**YOUR TASK**
Take the line that contains "red 1x2 brick" as the first line and the final line of the records as the last; return exactly those lines and the lines between.

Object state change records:
=== Begin Enclosure ===
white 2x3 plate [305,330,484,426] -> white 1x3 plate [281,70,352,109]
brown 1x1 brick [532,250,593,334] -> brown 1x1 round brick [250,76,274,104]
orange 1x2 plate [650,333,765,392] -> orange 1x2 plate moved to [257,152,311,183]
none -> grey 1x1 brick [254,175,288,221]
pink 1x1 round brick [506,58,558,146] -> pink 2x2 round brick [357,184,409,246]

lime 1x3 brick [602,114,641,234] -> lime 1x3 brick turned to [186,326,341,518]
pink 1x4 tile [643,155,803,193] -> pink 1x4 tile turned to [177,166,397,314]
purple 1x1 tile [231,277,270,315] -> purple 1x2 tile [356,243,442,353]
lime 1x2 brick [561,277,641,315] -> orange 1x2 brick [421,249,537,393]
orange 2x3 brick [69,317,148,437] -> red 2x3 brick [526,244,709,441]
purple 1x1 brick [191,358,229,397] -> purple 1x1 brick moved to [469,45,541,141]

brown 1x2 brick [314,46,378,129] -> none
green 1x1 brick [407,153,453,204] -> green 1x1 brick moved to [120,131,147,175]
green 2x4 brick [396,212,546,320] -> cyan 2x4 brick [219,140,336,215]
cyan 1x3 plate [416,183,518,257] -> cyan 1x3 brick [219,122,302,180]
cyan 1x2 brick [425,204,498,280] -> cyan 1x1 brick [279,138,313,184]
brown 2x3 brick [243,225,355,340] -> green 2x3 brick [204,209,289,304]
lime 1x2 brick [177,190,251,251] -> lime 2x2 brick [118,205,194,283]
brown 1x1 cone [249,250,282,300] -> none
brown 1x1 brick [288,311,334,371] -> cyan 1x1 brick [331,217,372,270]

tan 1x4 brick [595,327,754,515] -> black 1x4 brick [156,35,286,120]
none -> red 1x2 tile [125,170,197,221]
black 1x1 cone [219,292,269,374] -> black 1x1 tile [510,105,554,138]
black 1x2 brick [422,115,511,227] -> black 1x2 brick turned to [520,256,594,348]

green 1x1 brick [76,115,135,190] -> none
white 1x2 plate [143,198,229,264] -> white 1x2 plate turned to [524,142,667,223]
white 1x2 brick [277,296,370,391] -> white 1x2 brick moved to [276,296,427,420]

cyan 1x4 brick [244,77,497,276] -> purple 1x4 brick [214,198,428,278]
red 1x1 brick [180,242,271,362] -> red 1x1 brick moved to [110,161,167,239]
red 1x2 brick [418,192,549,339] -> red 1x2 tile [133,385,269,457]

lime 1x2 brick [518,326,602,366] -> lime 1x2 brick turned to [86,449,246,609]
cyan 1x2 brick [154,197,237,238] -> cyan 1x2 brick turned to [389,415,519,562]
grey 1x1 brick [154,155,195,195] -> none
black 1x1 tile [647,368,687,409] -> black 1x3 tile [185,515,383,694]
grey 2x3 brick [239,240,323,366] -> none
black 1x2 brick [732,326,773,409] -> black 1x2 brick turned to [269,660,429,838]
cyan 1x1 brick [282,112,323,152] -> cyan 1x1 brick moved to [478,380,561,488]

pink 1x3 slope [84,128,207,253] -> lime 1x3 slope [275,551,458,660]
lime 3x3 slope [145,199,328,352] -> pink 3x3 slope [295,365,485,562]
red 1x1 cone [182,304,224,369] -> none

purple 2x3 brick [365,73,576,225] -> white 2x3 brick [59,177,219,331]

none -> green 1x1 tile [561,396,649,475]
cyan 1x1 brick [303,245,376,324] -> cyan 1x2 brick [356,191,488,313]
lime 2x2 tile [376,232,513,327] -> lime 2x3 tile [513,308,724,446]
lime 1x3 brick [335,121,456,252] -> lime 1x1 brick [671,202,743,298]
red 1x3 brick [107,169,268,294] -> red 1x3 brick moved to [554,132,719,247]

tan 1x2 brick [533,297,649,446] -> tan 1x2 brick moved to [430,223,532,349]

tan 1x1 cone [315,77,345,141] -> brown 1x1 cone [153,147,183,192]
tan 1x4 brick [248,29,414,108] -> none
=== End Enclosure ===
**EXERCISE RESPONSE**
red 1x2 brick [418,192,549,339] -> red 1x2 tile [133,385,269,457]

lime 1x2 brick [518,326,602,366] -> lime 1x2 brick turned to [86,449,246,609]
cyan 1x2 brick [154,197,237,238] -> cyan 1x2 brick turned to [389,415,519,562]
grey 1x1 brick [154,155,195,195] -> none
black 1x1 tile [647,368,687,409] -> black 1x3 tile [185,515,383,694]
grey 2x3 brick [239,240,323,366] -> none
black 1x2 brick [732,326,773,409] -> black 1x2 brick turned to [269,660,429,838]
cyan 1x1 brick [282,112,323,152] -> cyan 1x1 brick moved to [478,380,561,488]

pink 1x3 slope [84,128,207,253] -> lime 1x3 slope [275,551,458,660]
lime 3x3 slope [145,199,328,352] -> pink 3x3 slope [295,365,485,562]
red 1x1 cone [182,304,224,369] -> none

purple 2x3 brick [365,73,576,225] -> white 2x3 brick [59,177,219,331]

none -> green 1x1 tile [561,396,649,475]
cyan 1x1 brick [303,245,376,324] -> cyan 1x2 brick [356,191,488,313]
lime 2x2 tile [376,232,513,327] -> lime 2x3 tile [513,308,724,446]
lime 1x3 brick [335,121,456,252] -> lime 1x1 brick [671,202,743,298]
red 1x3 brick [107,169,268,294] -> red 1x3 brick moved to [554,132,719,247]

tan 1x2 brick [533,297,649,446] -> tan 1x2 brick moved to [430,223,532,349]

tan 1x1 cone [315,77,345,141] -> brown 1x1 cone [153,147,183,192]
tan 1x4 brick [248,29,414,108] -> none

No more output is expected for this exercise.